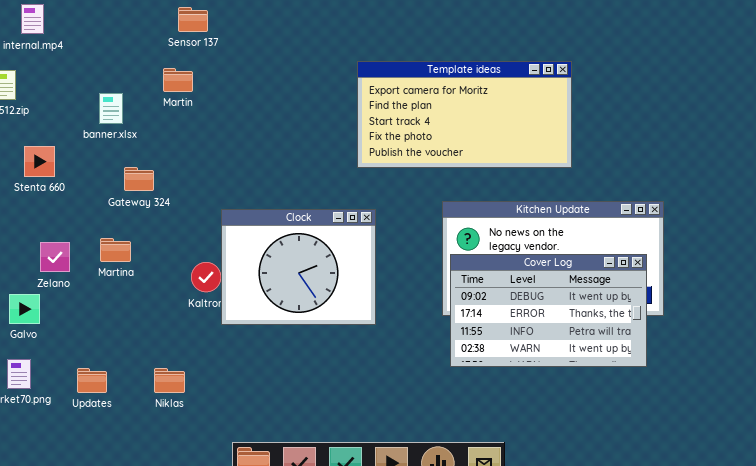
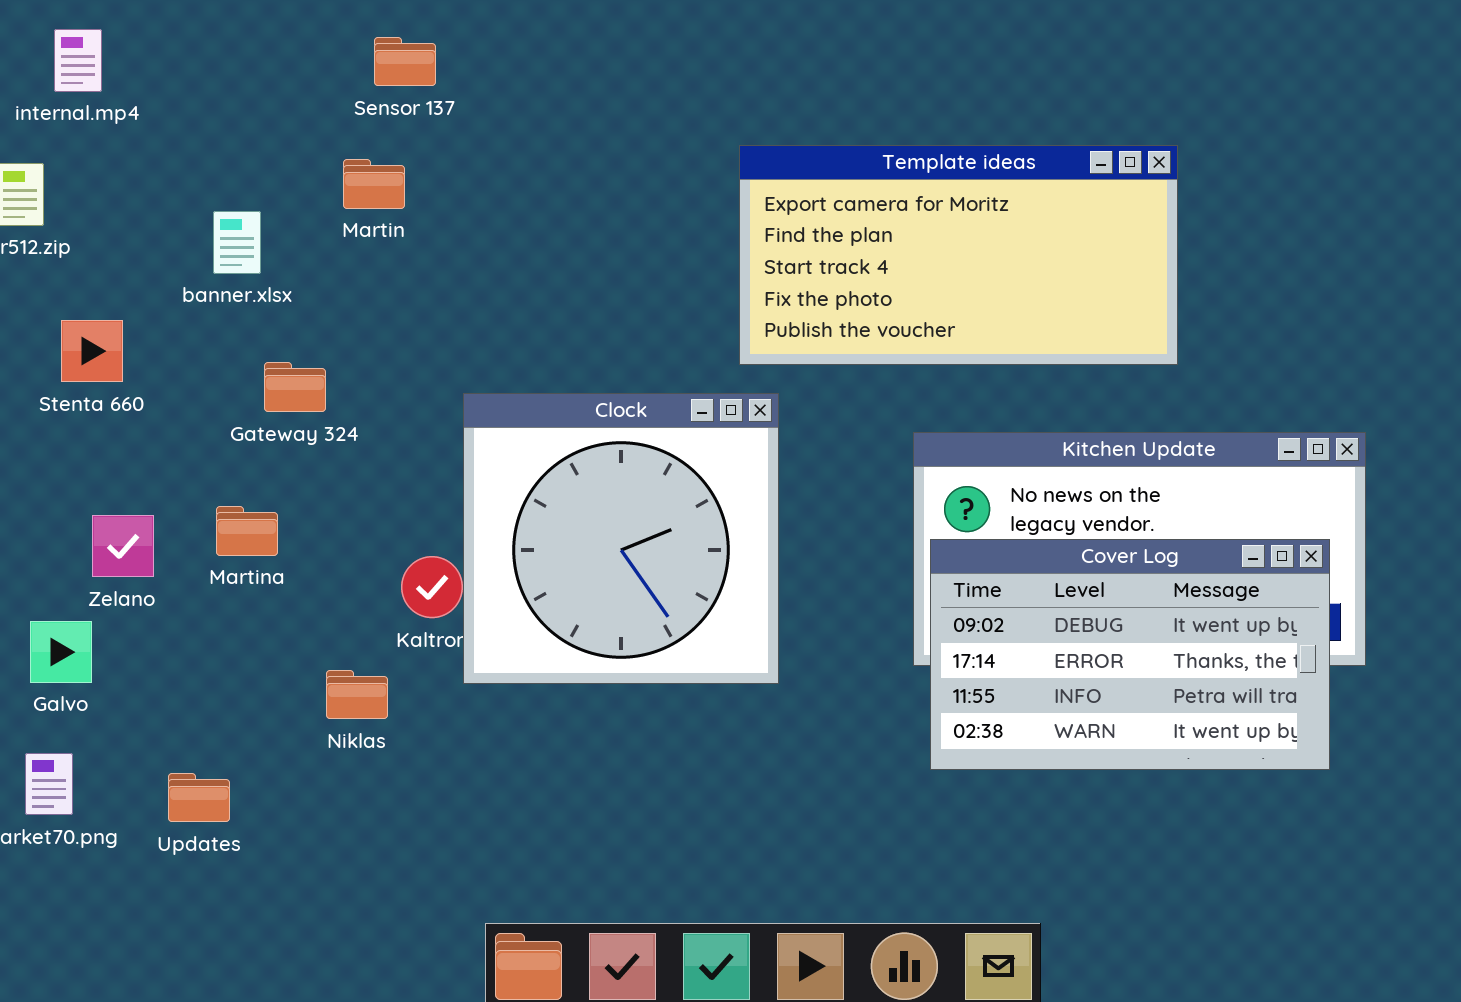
Clock: [221,209,376,325] -> [463,393,779,684], resized
Niklas: [154,368,185,393] -> [326,670,388,719], moved

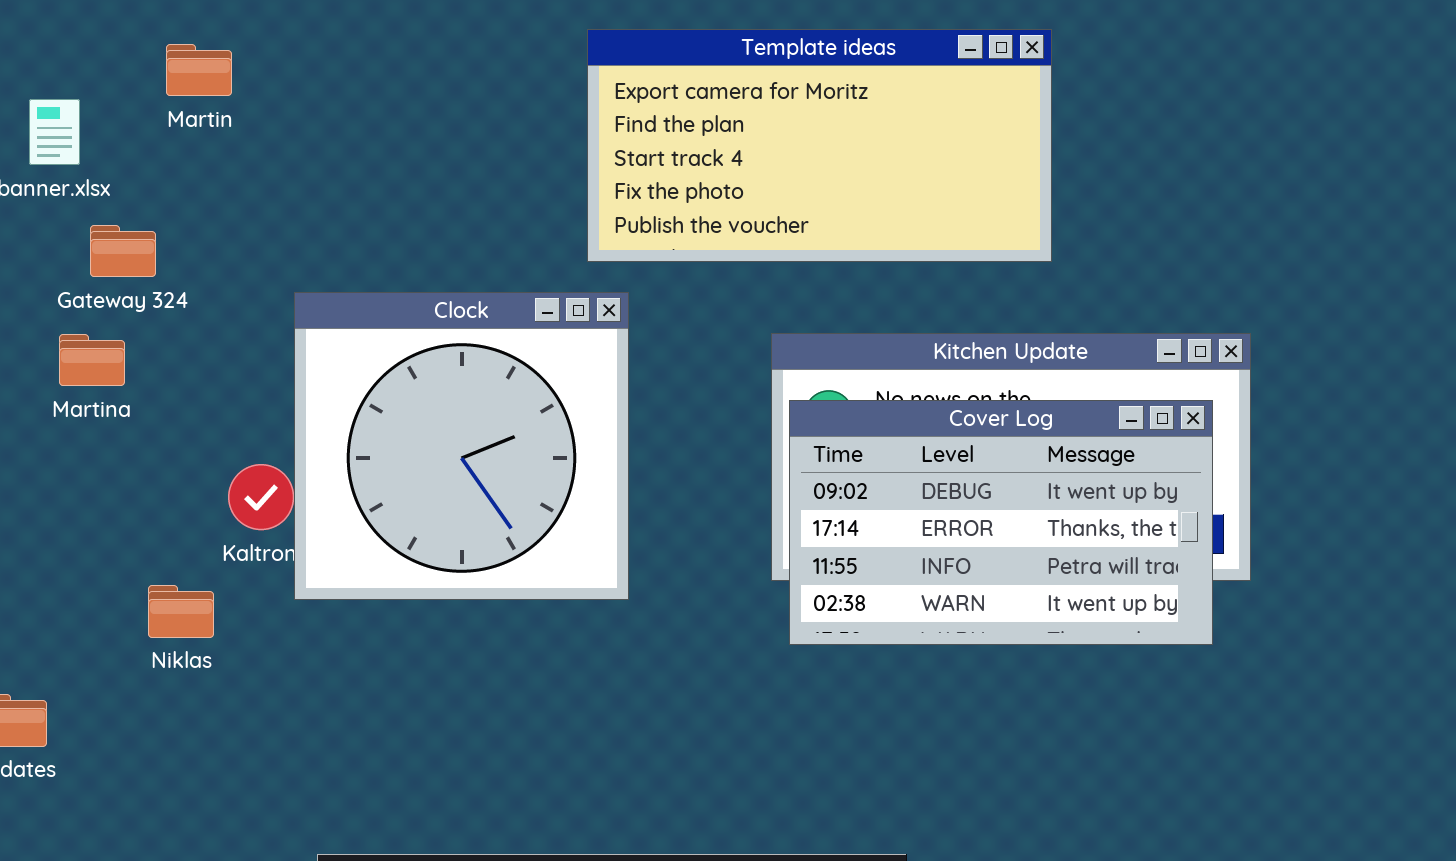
Gateway 324: [264,362,326,412] -> [90,225,156,277], moved
Martina: [216,506,278,556] -> [59,334,125,386], moved
Cover Log: [930,539,1330,770] -> [789,400,1213,645], moved

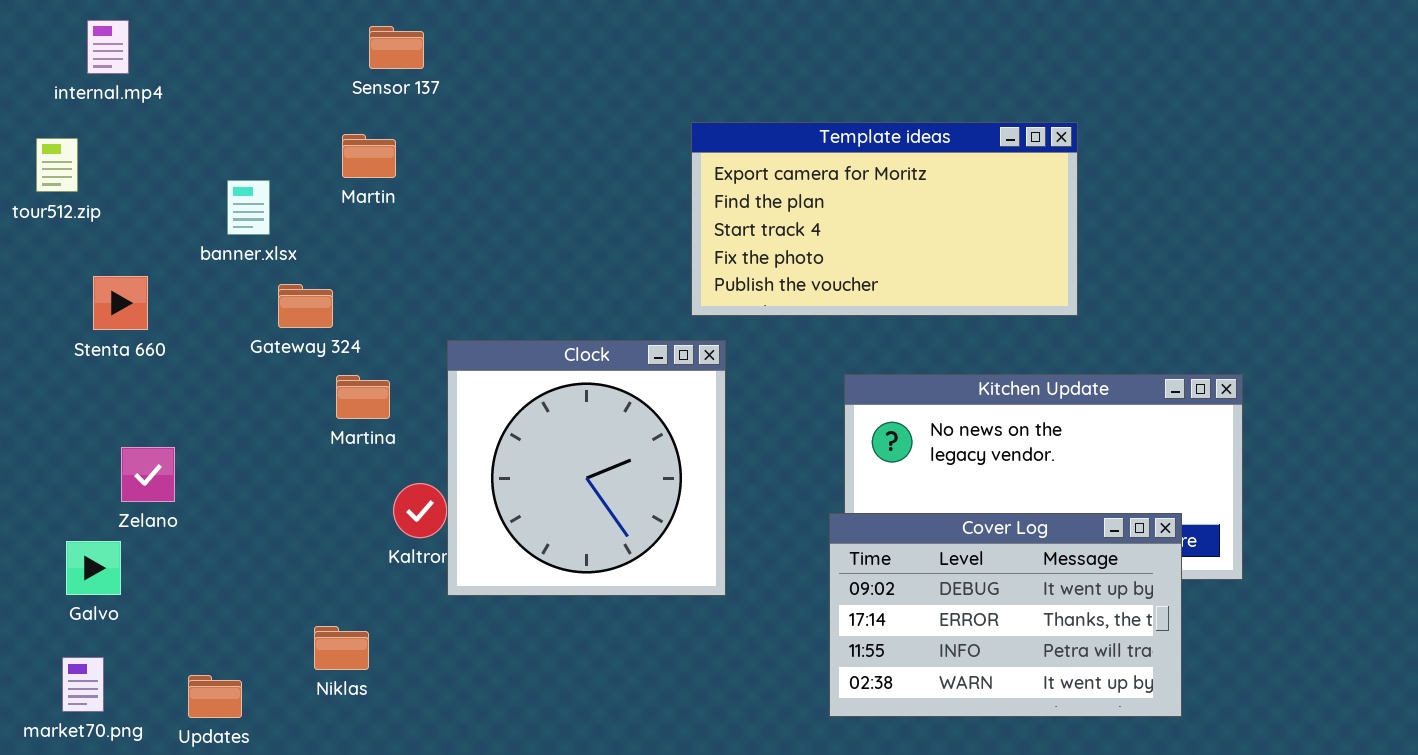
Martina: [59,334,125,386] -> [336,375,390,419], moved
Cover Log: [789,400,1213,645] -> [829,513,1182,717], moved
Niklas: [148,585,214,638] -> [314,626,369,670], moved

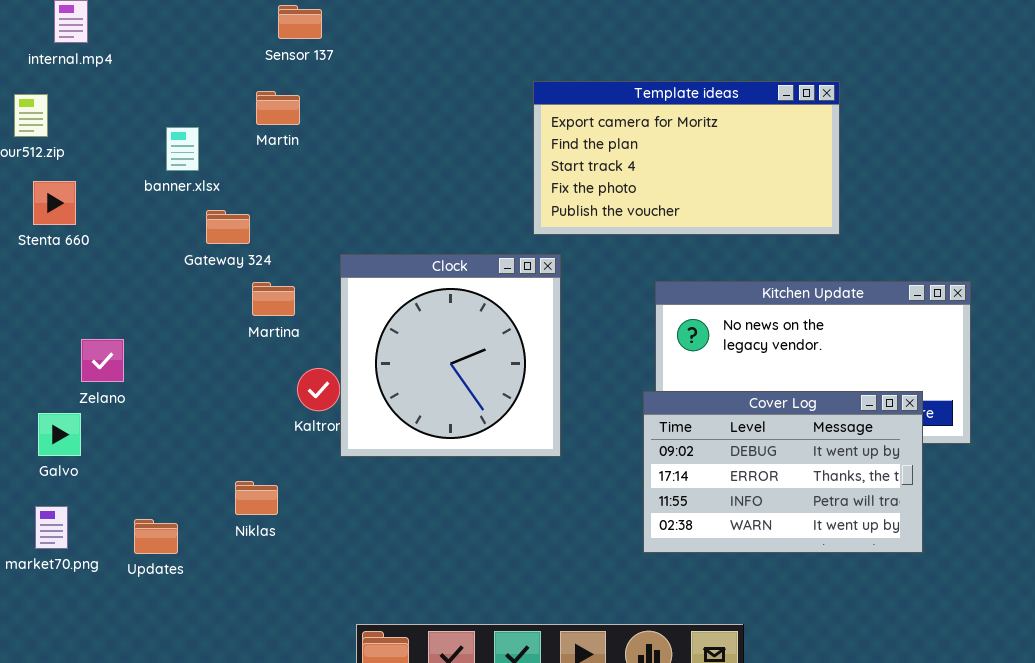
Stenta 660: [93,276,148,330] -> [33,181,76,225], moved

****

Which lines above contain "Cover"? Show each of them.

• **Response area**:
Cover Log: [930,539,1330,770] -> [789,400,1213,645], moved
Cover Log: [789,400,1213,645] -> [829,513,1182,717], moved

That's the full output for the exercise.